Task input Block Start
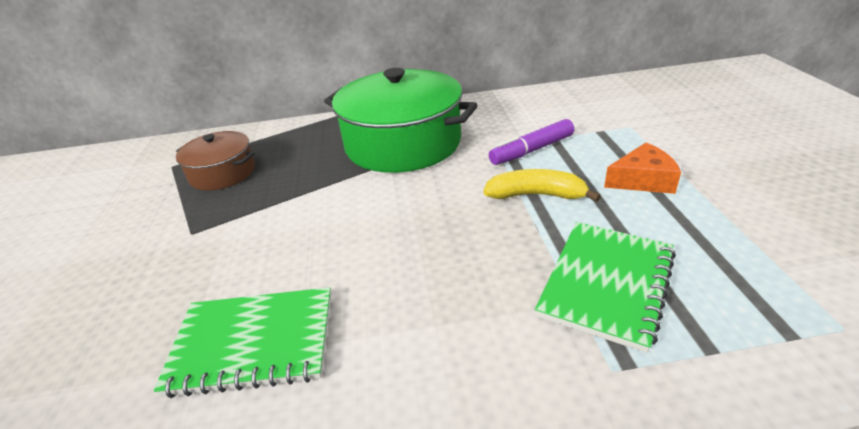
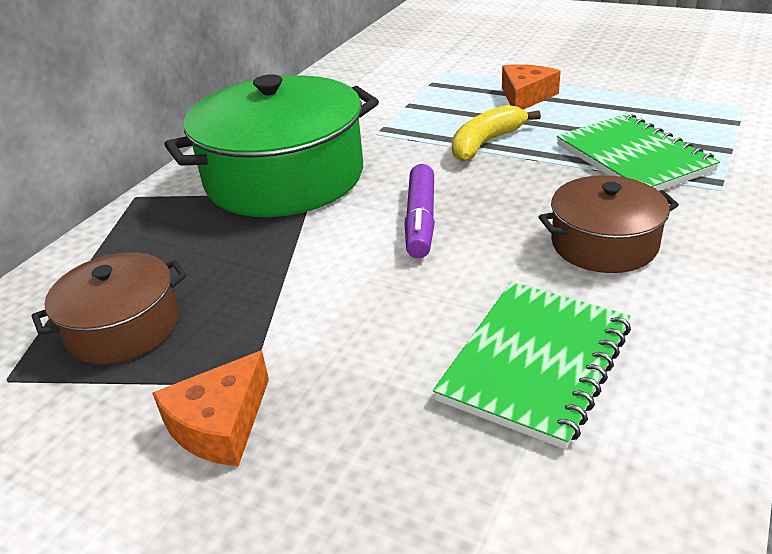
camera: 55 degrees left, 0 degrees up
(155, 241) = (220, 424): none -> orange cheese
(437, 320) = (604, 244): none -> brown pot
(532, 150) = (413, 120): purple marker -> purple marker (421, 220)

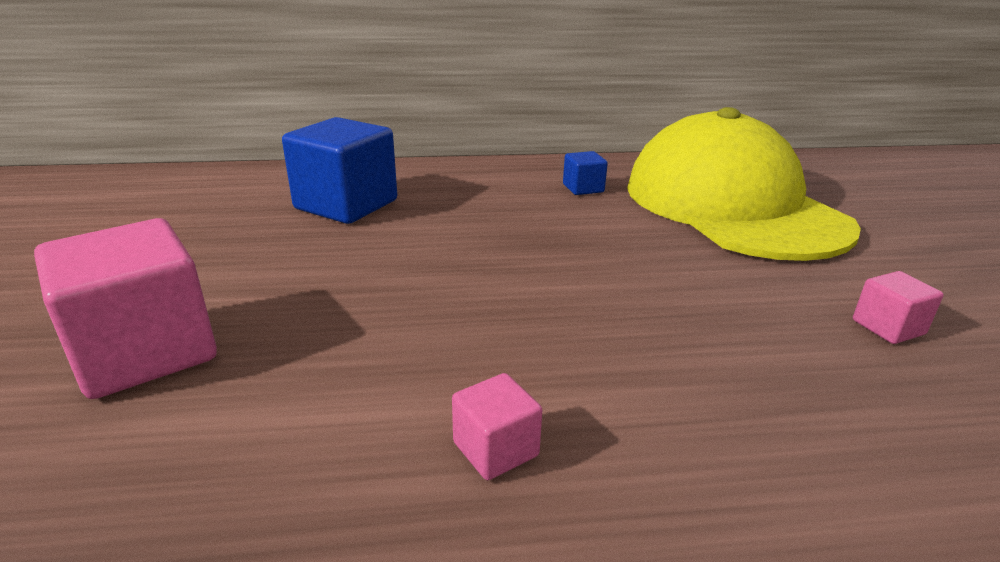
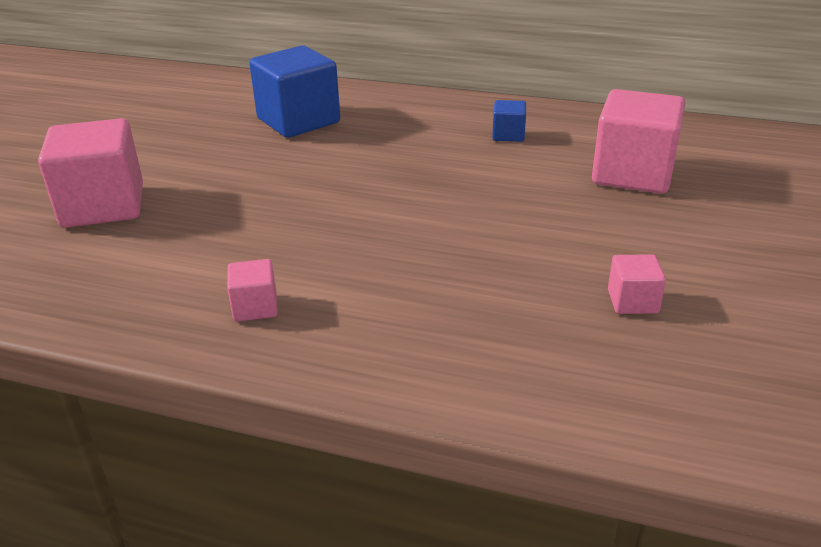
camera: 25 degrees right, 5 degrees up
(732, 205) = (633, 174): yellow cap -> pink cube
Task input Block End
## What needs to be done:
Your answer must be an exact copy of the records, with every picture left out.

## Solved exercise:
camera: 55 degrees left, 0 degrees up
(155, 241) = (220, 424): none -> orange cheese
(437, 320) = (604, 244): none -> brown pot
(532, 150) = (413, 120): purple marker -> purple marker (421, 220)

camera: 25 degrees right, 5 degrees up
(732, 205) = (633, 174): yellow cap -> pink cube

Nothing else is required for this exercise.